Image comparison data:
§
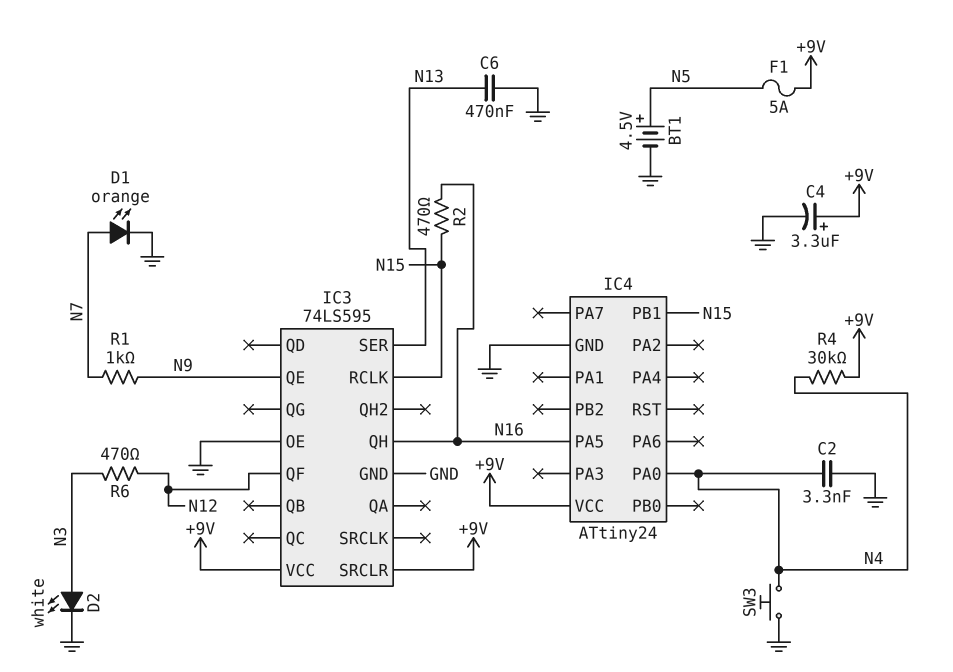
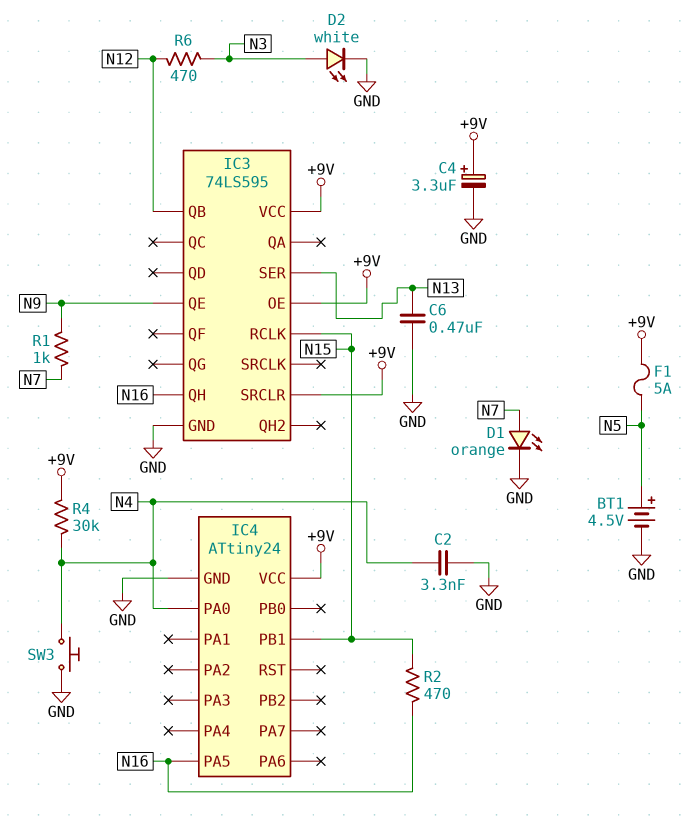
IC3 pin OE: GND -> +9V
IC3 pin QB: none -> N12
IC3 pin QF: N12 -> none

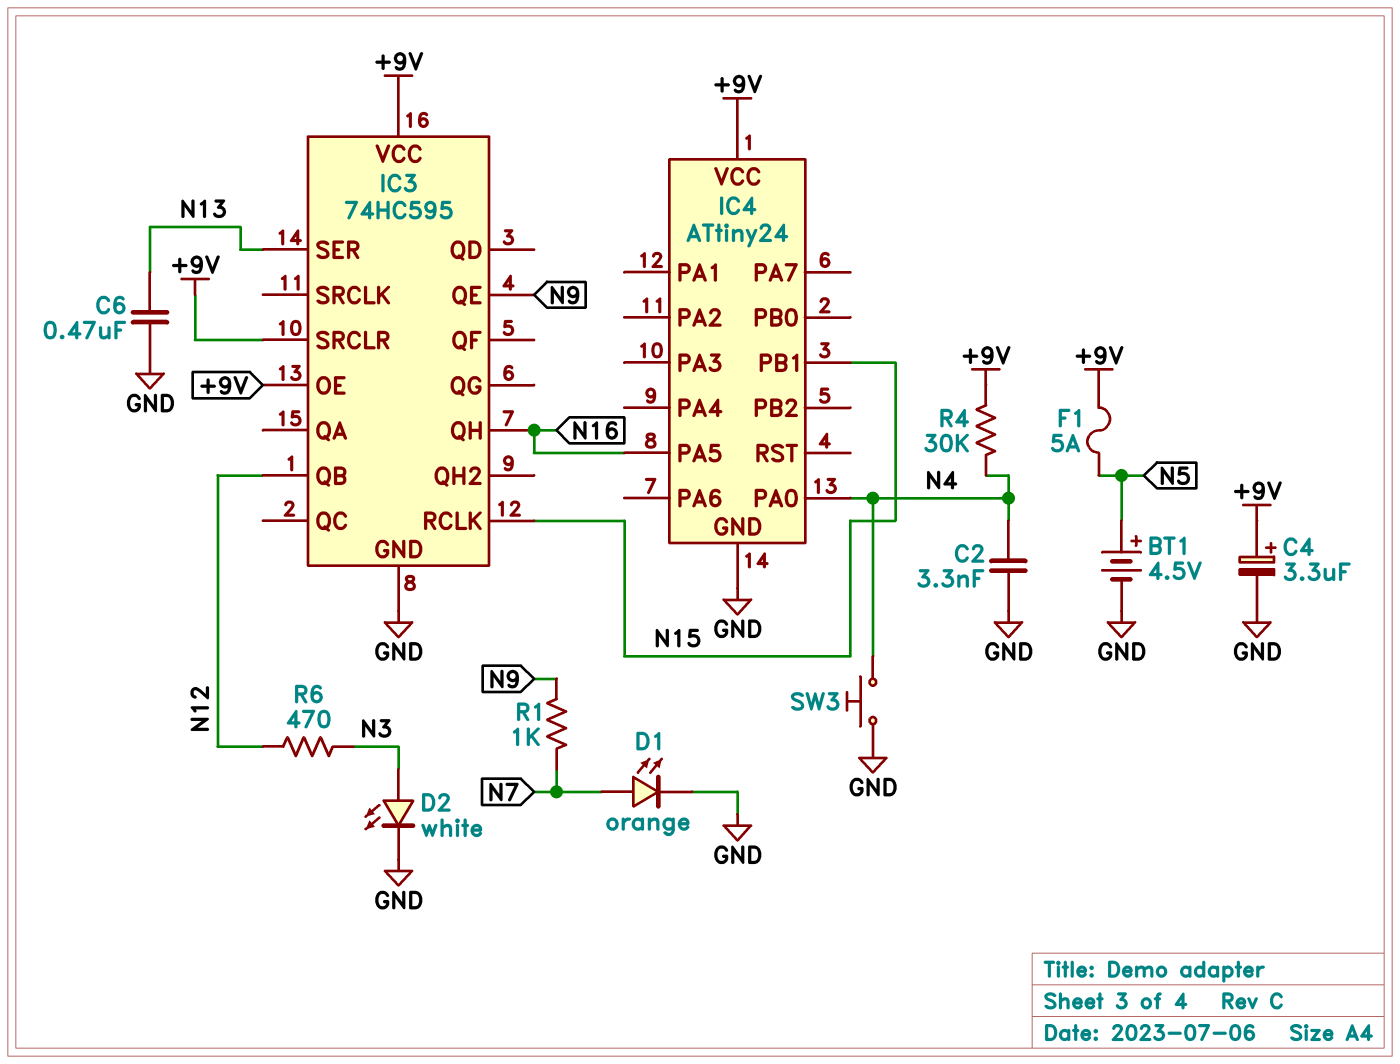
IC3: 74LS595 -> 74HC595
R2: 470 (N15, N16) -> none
§
§ What is expected
Every line above that holds the string "none" should be returned.

§ Reply
IC3 pin QB: none -> N12
IC3 pin QF: N12 -> none
R2: 470 (N15, N16) -> none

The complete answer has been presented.